[Required work] Restate the entire listing word for word.

[A block of data]
· · · · ·

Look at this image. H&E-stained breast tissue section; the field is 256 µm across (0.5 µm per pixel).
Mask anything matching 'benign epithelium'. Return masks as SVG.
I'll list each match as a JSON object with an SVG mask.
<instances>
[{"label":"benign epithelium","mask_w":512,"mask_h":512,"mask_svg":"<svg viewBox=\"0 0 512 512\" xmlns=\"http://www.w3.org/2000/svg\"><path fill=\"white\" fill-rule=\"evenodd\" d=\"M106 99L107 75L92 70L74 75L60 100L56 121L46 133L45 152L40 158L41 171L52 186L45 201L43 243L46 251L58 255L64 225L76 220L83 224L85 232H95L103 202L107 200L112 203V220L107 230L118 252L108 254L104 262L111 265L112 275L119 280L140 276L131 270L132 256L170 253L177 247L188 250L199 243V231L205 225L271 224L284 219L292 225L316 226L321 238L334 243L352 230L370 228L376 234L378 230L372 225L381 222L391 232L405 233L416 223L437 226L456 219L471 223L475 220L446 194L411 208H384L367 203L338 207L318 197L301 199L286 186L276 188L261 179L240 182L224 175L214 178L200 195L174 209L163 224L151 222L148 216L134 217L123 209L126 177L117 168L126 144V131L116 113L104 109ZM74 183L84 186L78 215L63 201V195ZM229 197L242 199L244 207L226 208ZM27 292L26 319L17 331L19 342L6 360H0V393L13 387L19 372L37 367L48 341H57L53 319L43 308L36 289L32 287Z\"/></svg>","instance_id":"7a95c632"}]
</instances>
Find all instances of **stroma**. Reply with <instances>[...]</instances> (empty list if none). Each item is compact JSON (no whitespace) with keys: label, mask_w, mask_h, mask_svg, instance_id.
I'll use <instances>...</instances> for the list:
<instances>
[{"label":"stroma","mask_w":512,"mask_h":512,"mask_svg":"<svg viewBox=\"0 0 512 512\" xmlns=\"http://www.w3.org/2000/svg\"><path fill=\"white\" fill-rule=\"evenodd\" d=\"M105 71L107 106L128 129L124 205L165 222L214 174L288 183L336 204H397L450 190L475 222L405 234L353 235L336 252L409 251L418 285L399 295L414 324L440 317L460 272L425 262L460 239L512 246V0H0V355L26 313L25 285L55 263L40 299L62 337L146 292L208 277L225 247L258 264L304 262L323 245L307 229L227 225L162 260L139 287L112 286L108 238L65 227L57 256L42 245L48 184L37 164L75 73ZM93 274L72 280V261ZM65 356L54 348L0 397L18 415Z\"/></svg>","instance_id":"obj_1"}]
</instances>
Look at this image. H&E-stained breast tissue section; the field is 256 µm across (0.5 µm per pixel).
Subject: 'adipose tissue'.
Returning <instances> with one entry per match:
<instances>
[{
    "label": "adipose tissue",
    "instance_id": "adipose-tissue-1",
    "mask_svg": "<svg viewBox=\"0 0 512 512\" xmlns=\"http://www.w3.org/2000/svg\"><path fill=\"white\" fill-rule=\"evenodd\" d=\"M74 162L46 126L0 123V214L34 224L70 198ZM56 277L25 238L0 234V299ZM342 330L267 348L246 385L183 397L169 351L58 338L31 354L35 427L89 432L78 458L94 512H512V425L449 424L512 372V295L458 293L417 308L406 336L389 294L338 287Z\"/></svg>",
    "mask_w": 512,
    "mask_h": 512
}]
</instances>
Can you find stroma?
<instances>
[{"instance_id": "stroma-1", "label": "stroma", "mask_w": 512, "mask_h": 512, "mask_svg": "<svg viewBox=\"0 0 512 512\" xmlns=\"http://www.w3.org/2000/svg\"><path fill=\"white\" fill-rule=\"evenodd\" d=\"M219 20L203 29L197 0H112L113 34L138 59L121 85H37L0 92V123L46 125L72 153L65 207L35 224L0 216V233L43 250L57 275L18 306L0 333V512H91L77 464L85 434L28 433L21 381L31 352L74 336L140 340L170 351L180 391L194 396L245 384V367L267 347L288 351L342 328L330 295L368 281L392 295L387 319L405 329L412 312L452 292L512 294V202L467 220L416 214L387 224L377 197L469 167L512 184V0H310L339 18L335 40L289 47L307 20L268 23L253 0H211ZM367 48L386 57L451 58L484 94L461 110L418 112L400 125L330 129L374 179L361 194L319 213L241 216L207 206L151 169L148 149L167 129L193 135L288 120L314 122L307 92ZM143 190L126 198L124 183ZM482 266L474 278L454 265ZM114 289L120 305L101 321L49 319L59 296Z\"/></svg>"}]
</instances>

· · · · ·

[Answer to this task]
Look at this image. H&E-stained breast tissue section; the field is 256 µm across (0.5 µm per pixel).
Mask anything matching 'benign epithelium'. Return masks as SVG.
I'll list each match as a JSON object with an SVG mask.
<instances>
[{"label":"benign epithelium","mask_w":512,"mask_h":512,"mask_svg":"<svg viewBox=\"0 0 512 512\" xmlns=\"http://www.w3.org/2000/svg\"><path fill=\"white\" fill-rule=\"evenodd\" d=\"M106 99L107 75L92 70L74 75L60 100L56 121L46 133L45 152L40 158L41 171L52 186L45 201L43 243L46 251L58 255L64 225L76 220L83 224L85 232H95L103 202L107 200L112 203V220L107 230L118 252L108 254L104 262L111 265L112 275L119 280L140 276L131 270L132 256L170 253L177 247L188 250L199 243V231L205 225L271 224L284 219L292 225L316 226L321 238L334 243L352 230L370 228L376 234L378 230L372 225L381 222L391 232L405 233L416 223L437 226L456 219L471 223L475 220L446 194L411 208H384L367 203L338 207L318 197L301 199L286 186L276 188L261 179L240 182L224 175L214 178L200 195L174 209L163 224L151 222L148 216L134 217L123 209L126 177L117 168L126 144V131L116 113L104 109ZM74 183L84 186L78 215L63 201V195ZM229 197L242 199L244 207L226 208ZM27 292L26 319L17 331L19 342L6 360H0V393L13 387L19 372L37 367L48 341H57L53 319L43 308L36 289L32 287Z\"/></svg>","instance_id":"7a95c632"}]
</instances>
Find all instances of **stroma**. Reply with <instances>[...]</instances> (empty list if none). Each item is compact JSON (no whitespace) with keys: label, mask_w, mask_h, mask_svg, instance_id.
I'll use <instances>...</instances> for the list:
<instances>
[{"label":"stroma","mask_w":512,"mask_h":512,"mask_svg":"<svg viewBox=\"0 0 512 512\" xmlns=\"http://www.w3.org/2000/svg\"><path fill=\"white\" fill-rule=\"evenodd\" d=\"M105 71L107 106L128 129L124 205L165 222L214 174L288 183L336 204H397L450 190L475 222L405 234L353 235L336 252L409 251L418 285L399 295L414 324L440 317L460 272L425 262L460 239L512 246V0H0V355L26 313L25 285L55 263L40 299L62 337L146 292L208 277L225 247L258 264L304 262L323 245L307 229L227 225L162 260L139 287L112 286L108 238L65 227L57 256L42 245L48 184L37 164L75 73ZM93 274L72 280V261ZM65 356L54 348L0 397L18 415Z\"/></svg>","instance_id":"obj_1"}]
</instances>
Look at this image. H&E-stained breast tissue section; the field is 256 µm across (0.5 µm per pixel).
Subject: 'adipose tissue'.
Returning <instances> with one entry per match:
<instances>
[{
    "label": "adipose tissue",
    "instance_id": "adipose-tissue-1",
    "mask_svg": "<svg viewBox=\"0 0 512 512\" xmlns=\"http://www.w3.org/2000/svg\"><path fill=\"white\" fill-rule=\"evenodd\" d=\"M74 162L46 126L0 123V214L34 224L70 198ZM56 277L25 238L0 234V299ZM342 330L267 348L246 385L183 397L169 351L58 338L31 354L35 427L89 432L78 458L94 512H512V425L449 424L512 372V295L458 293L417 308L406 336L389 294L338 287Z\"/></svg>",
    "mask_w": 512,
    "mask_h": 512
}]
</instances>
Can you find stroma?
<instances>
[{"instance_id": "stroma-1", "label": "stroma", "mask_w": 512, "mask_h": 512, "mask_svg": "<svg viewBox=\"0 0 512 512\" xmlns=\"http://www.w3.org/2000/svg\"><path fill=\"white\" fill-rule=\"evenodd\" d=\"M219 20L203 29L197 0H112L113 34L138 59L121 85H37L0 92V123L46 125L72 153L65 207L35 224L0 216V233L43 250L57 275L18 306L0 333V512H91L77 464L85 434L28 433L21 381L31 352L74 336L140 340L170 351L180 391L194 396L245 384V367L267 347L288 351L342 328L330 295L368 281L392 295L387 319L405 329L412 312L452 292L512 294V202L467 220L416 214L387 224L377 197L469 167L512 184V0H310L339 18L335 40L289 47L307 20L268 23L253 0H211ZM367 48L386 57L451 58L484 94L461 110L418 112L400 125L330 129L374 179L361 194L319 213L241 216L207 206L151 169L148 149L167 129L193 135L288 120L314 122L307 92ZM143 190L126 198L124 183ZM482 266L474 278L454 265ZM114 289L120 305L101 321L49 319L59 296Z\"/></svg>"}]
</instances>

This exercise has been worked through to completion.